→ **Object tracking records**
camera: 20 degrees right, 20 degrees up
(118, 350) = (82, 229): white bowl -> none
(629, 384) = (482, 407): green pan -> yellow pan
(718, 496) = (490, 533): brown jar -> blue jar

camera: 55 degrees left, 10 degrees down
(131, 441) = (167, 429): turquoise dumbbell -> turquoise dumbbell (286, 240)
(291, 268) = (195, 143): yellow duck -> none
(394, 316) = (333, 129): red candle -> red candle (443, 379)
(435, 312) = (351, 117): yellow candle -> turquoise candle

* * *

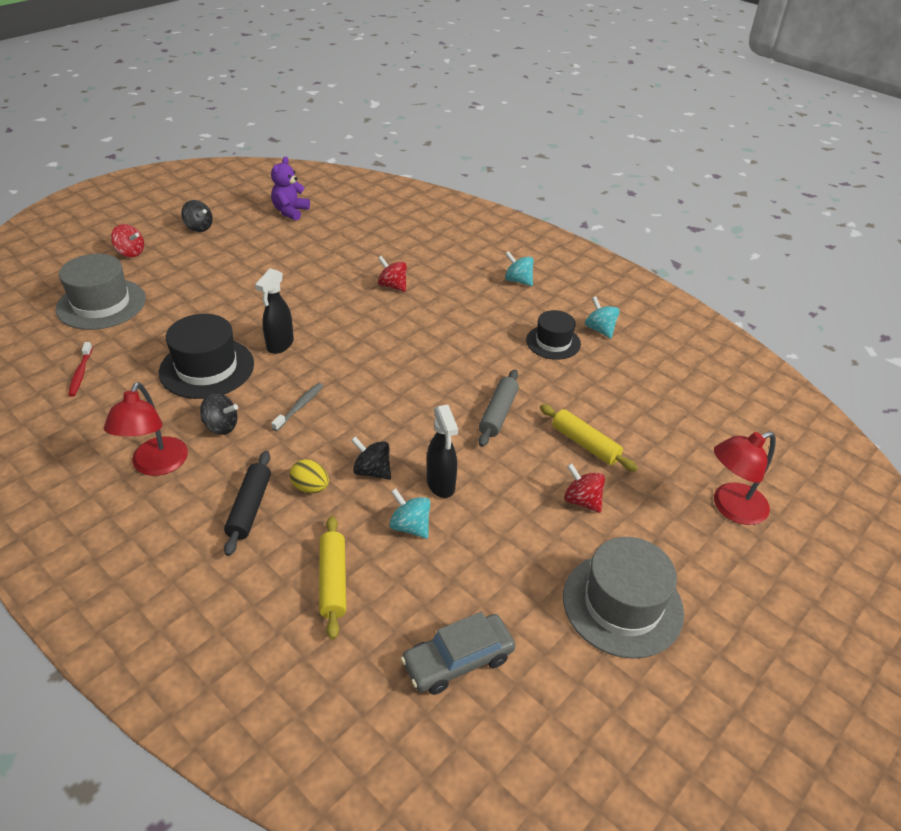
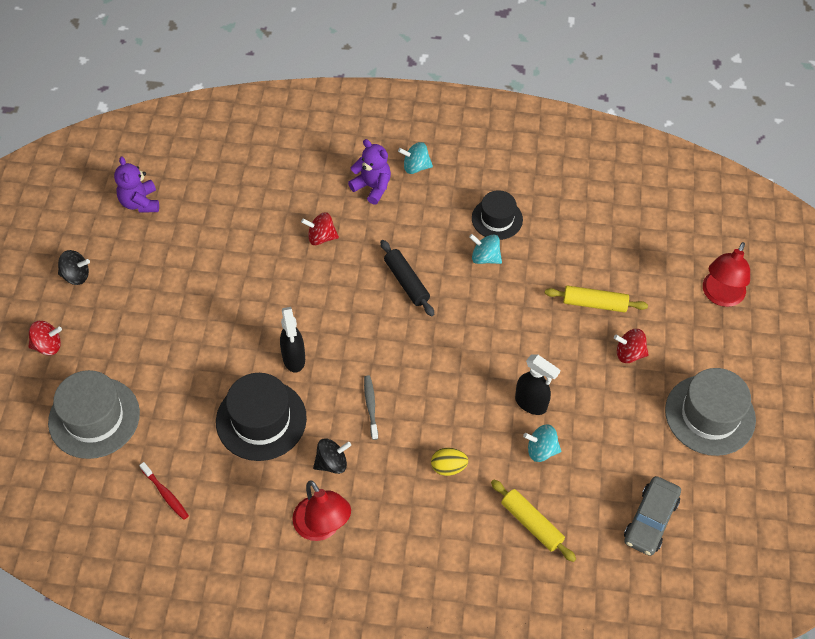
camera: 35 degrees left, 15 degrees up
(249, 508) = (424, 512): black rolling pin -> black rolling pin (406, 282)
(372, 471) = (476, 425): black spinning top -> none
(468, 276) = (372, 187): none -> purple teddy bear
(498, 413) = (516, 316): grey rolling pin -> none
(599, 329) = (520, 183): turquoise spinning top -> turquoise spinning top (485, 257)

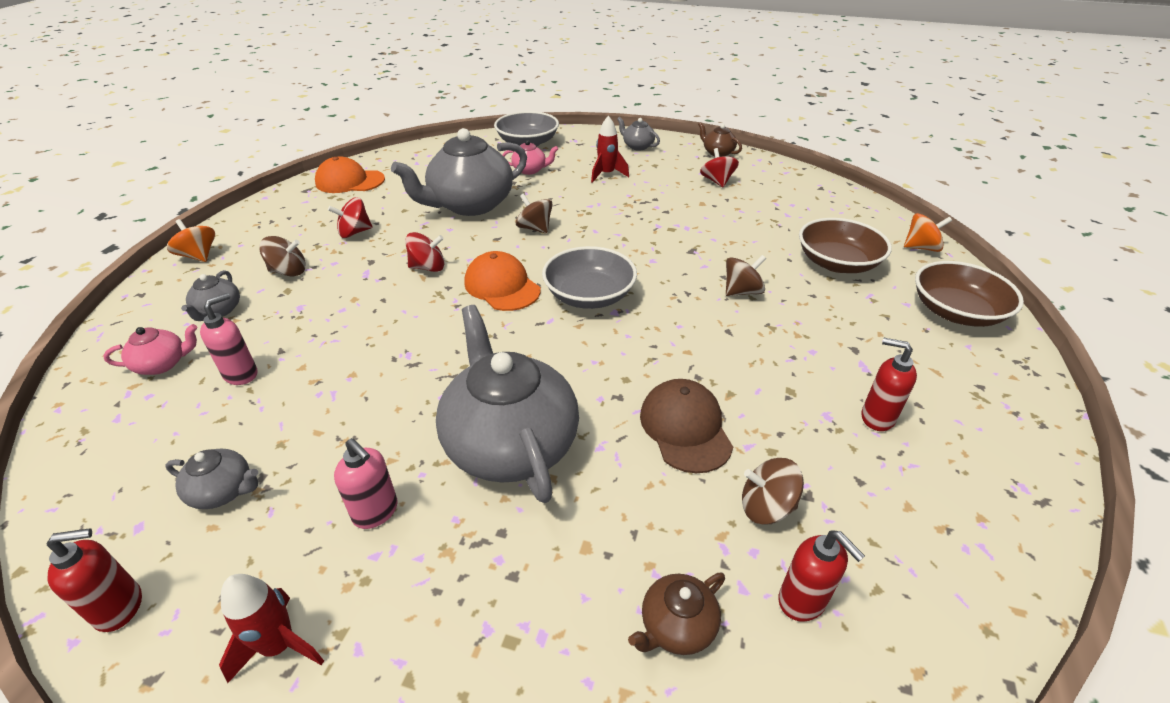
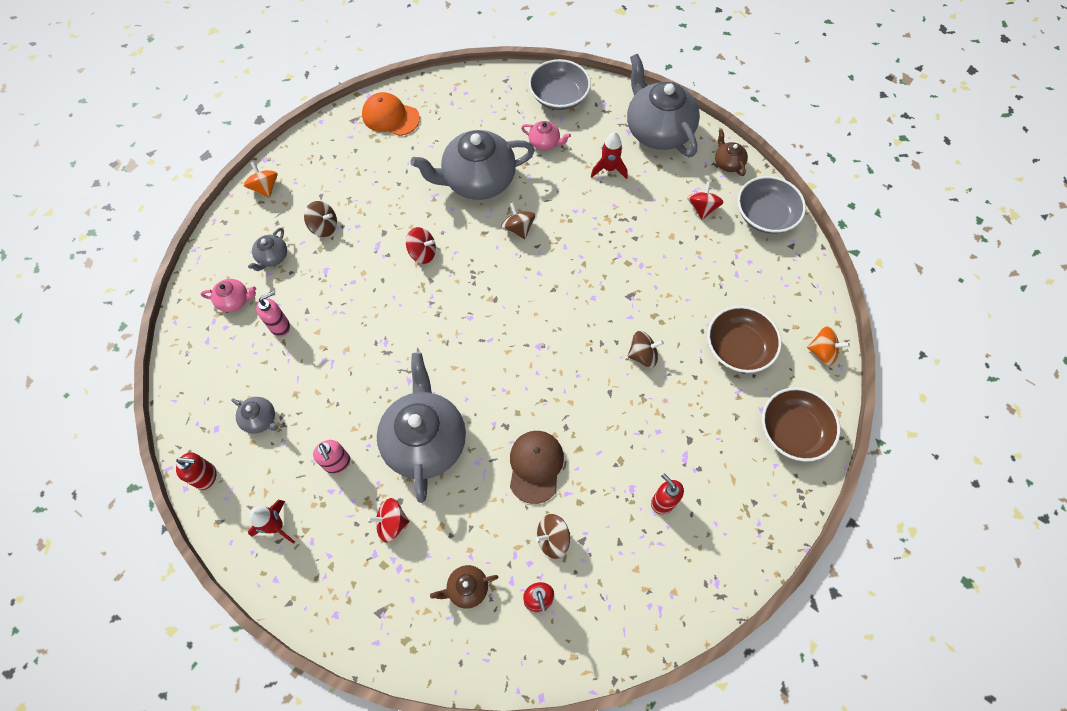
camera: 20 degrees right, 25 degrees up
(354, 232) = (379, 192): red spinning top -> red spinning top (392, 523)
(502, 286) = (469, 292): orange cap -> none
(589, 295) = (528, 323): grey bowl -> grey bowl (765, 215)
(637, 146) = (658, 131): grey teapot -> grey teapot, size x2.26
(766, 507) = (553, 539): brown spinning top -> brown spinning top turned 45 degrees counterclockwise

→ **Problem statement**
Check each line above for the string "degrees", then copy the ones that have it.

→ **Result of this exercise**
camera: 20 degrees right, 20 degrees up
camera: 55 degrees left, 10 degrees down
camera: 35 degrees left, 15 degrees up
camera: 20 degrees right, 25 degrees up
(766, 507) = (553, 539): brown spinning top -> brown spinning top turned 45 degrees counterclockwise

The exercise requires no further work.